▶ Directions
Please copy each line in the records below that contains the string "down".

BEGIN Dataset records

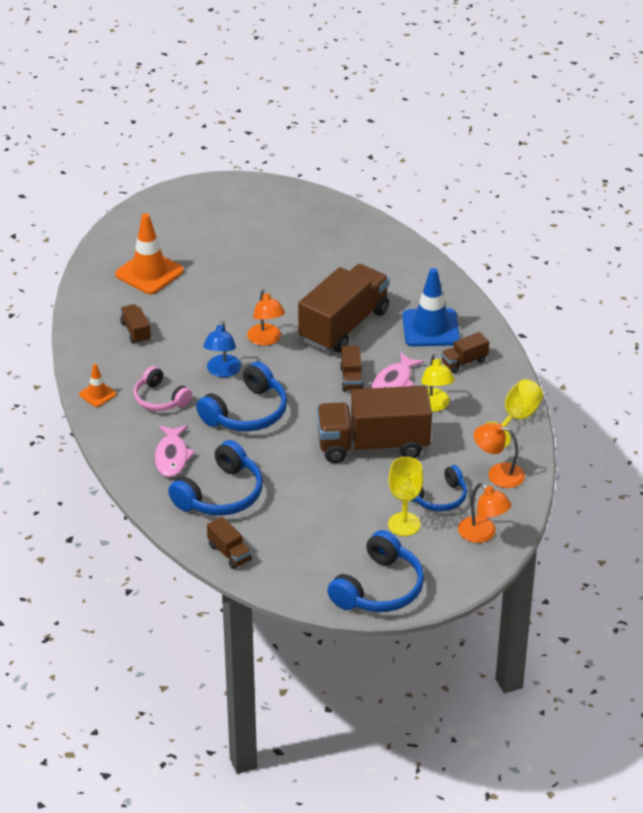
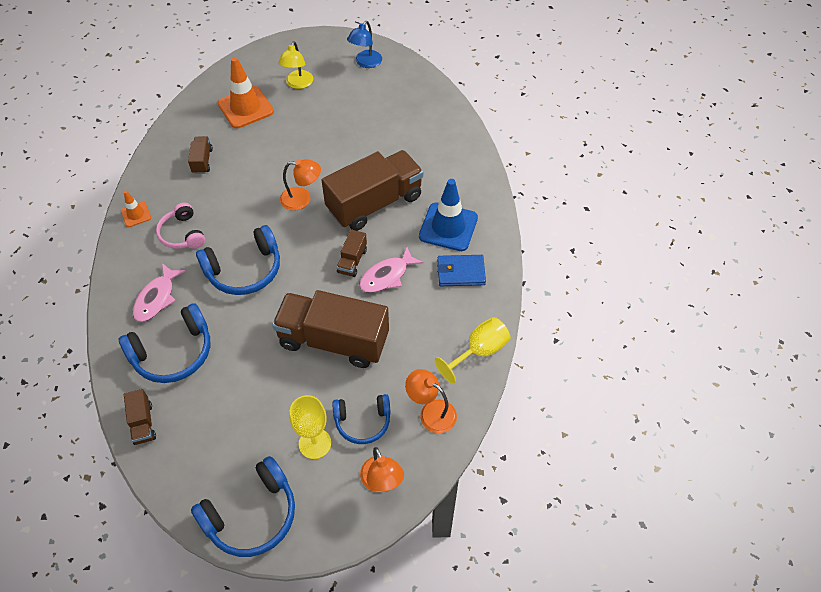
camera: 20 degrees right, 15 degrees up
(222, 371) = (248, 221): blue lamp -> blue lamp (365, 63)
(266, 340) = (302, 199): orange lamp -> orange lamp turned 90 degrees counterclockwise
(433, 405) = (410, 312): yellow lamp -> yellow lamp (298, 84)
(464, 362) = (460, 272): brown truck -> blue wallet

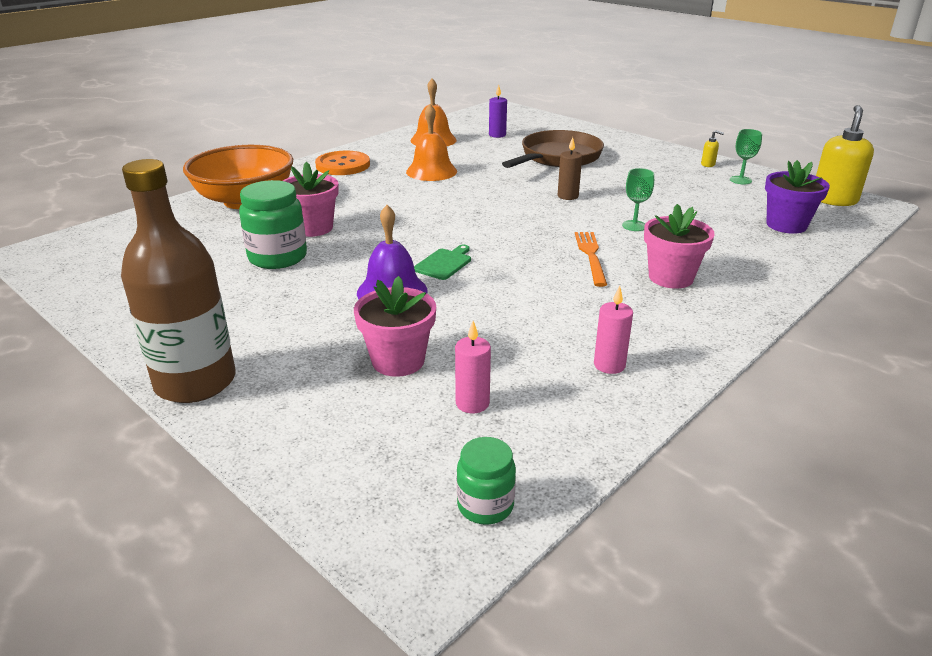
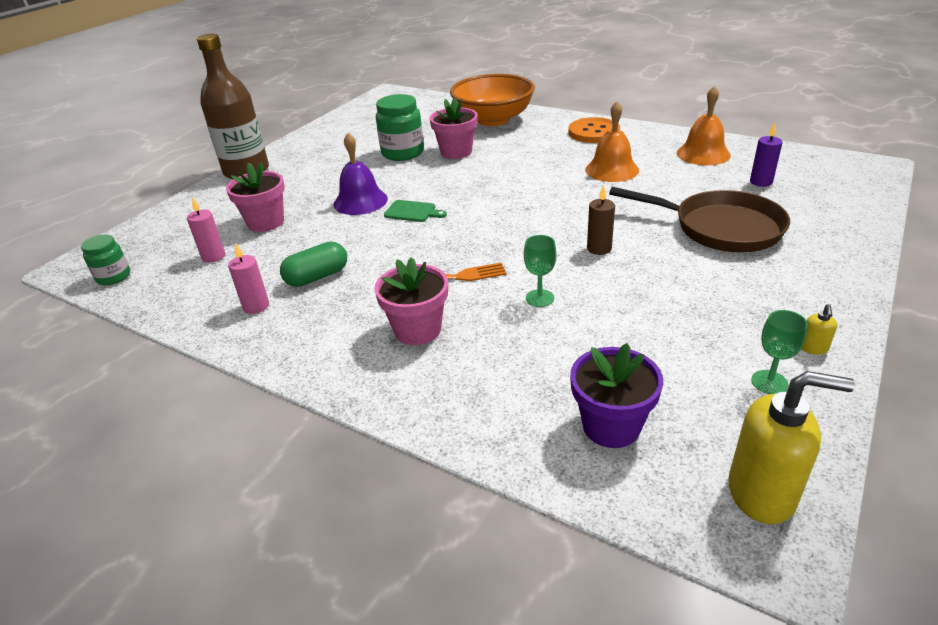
camera: 80 degrees right, 5 degrees up
(560, 325) = (317, 277): none -> green capsule

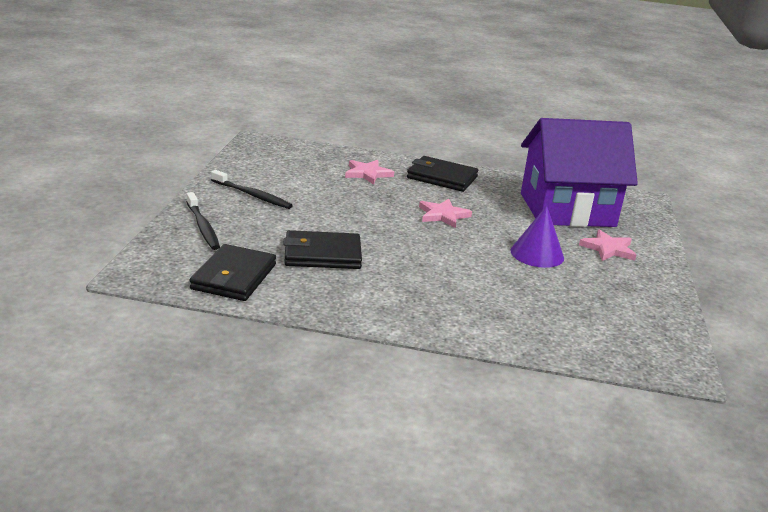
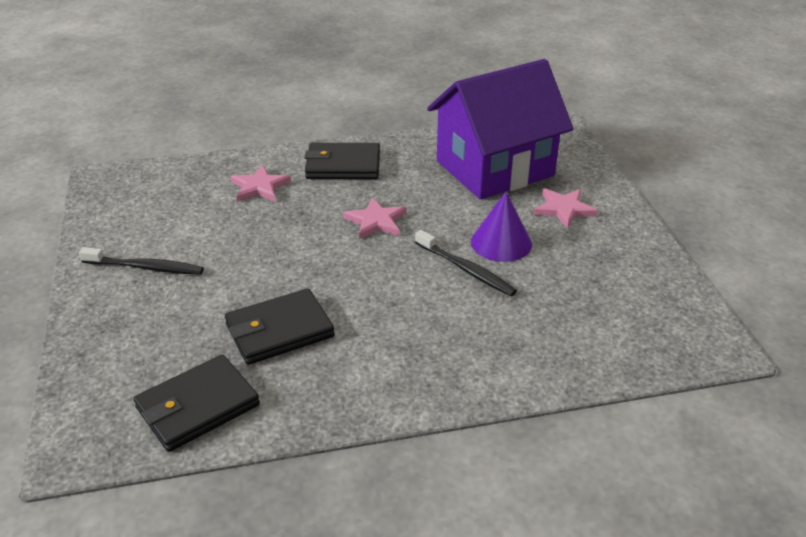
camera: 20 degrees left, 10 degrees up
(203, 227) = (113, 340): black toothbrush -> black toothbrush (466, 269)
(234, 277) = (197, 406): black wallet -> black wallet turned 60 degrees clockwise

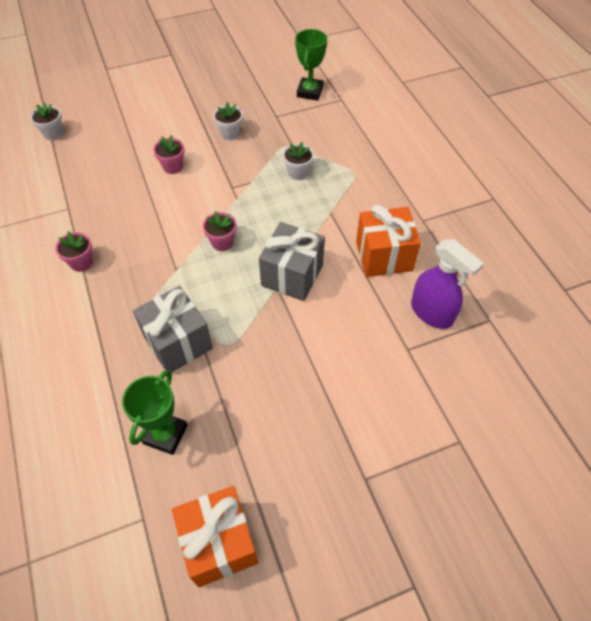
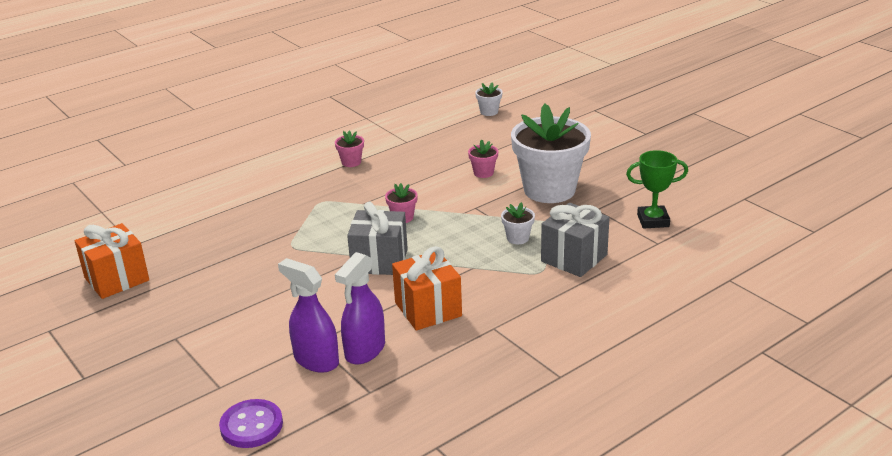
camera: 75 degrees right, 25 degrees down
(165, 434) = (201, 237): green trophy -> none
(178, 342) = (286, 222): grey gift -> grey gift (574, 258)
(230, 133) = (549, 190): white flower pot -> white flower pot, size x2.49
(437, 353) = (316, 360): none -> purple spray bottle
(523, 418) = (251, 426): none -> purple button

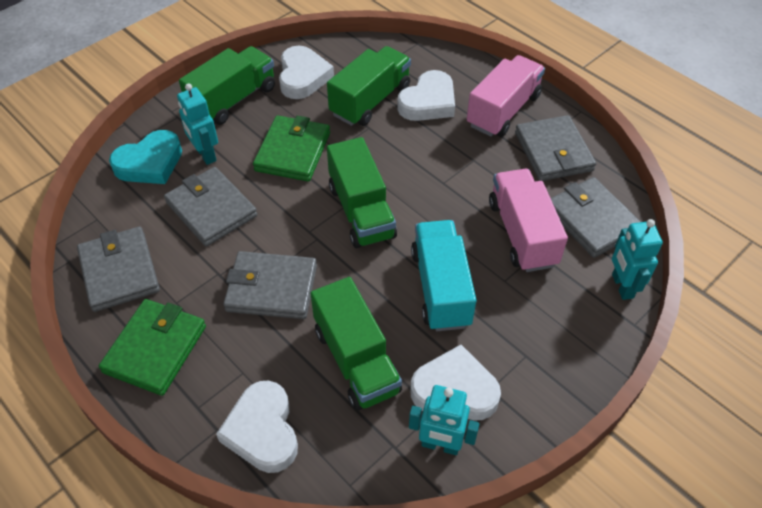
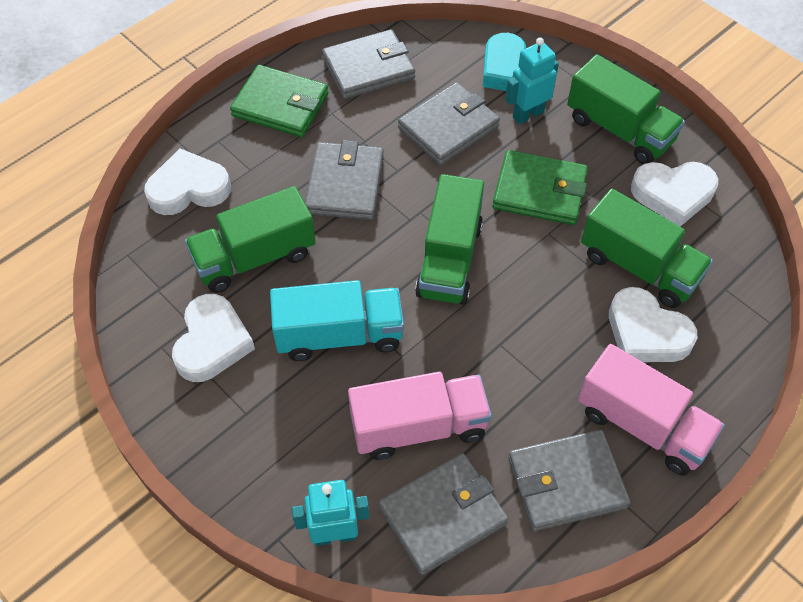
camera: 90 degrees right, 5 degrees up
(361, 211) = (449, 259): green truck -> green truck turned 60 degrees counterclockwise
(440, 445) = (154, 327): turquoise robot -> none

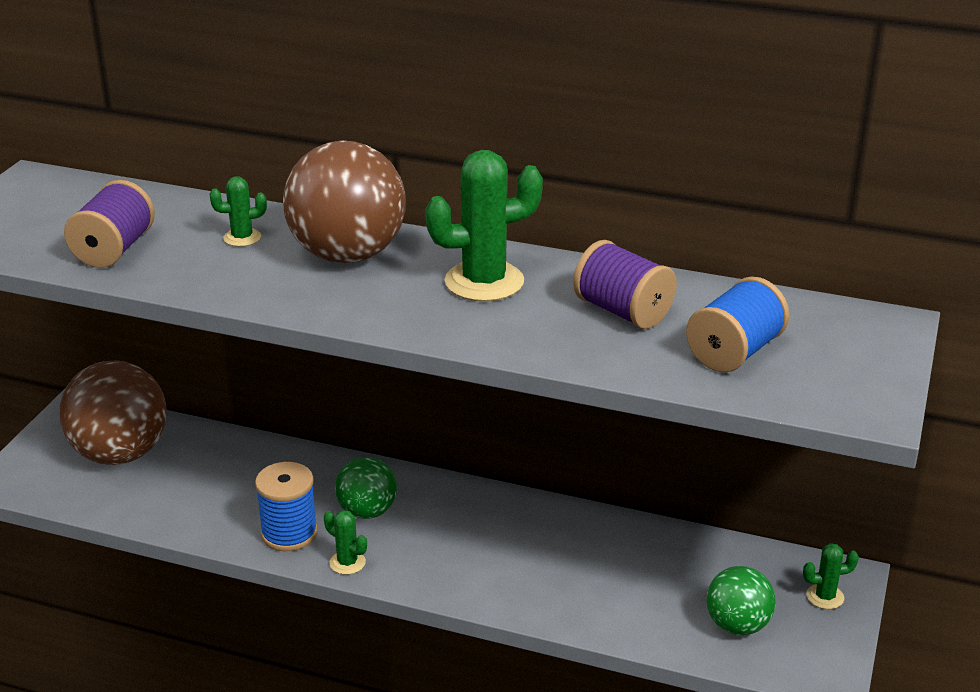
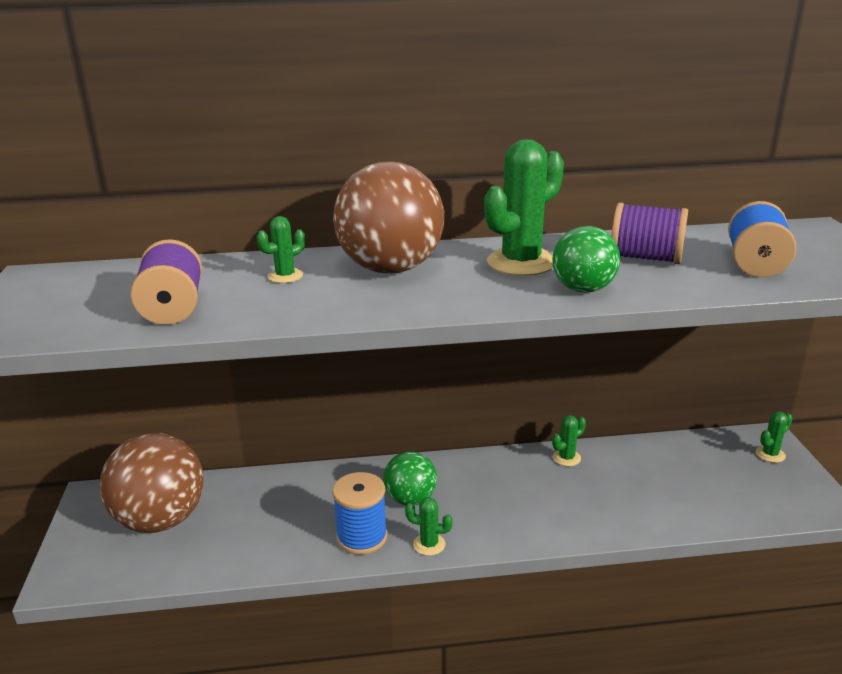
camera: 25 degrees left, 5 degrees down
(574, 522) = (566, 458): none -> green cactus
(737, 625) = (740, 492): green ball -> green ball (583, 289)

END Dataset records

▶ Solution to this problem
camera: 75 degrees right, 25 degrees down
camera: 25 degrees left, 5 degrees down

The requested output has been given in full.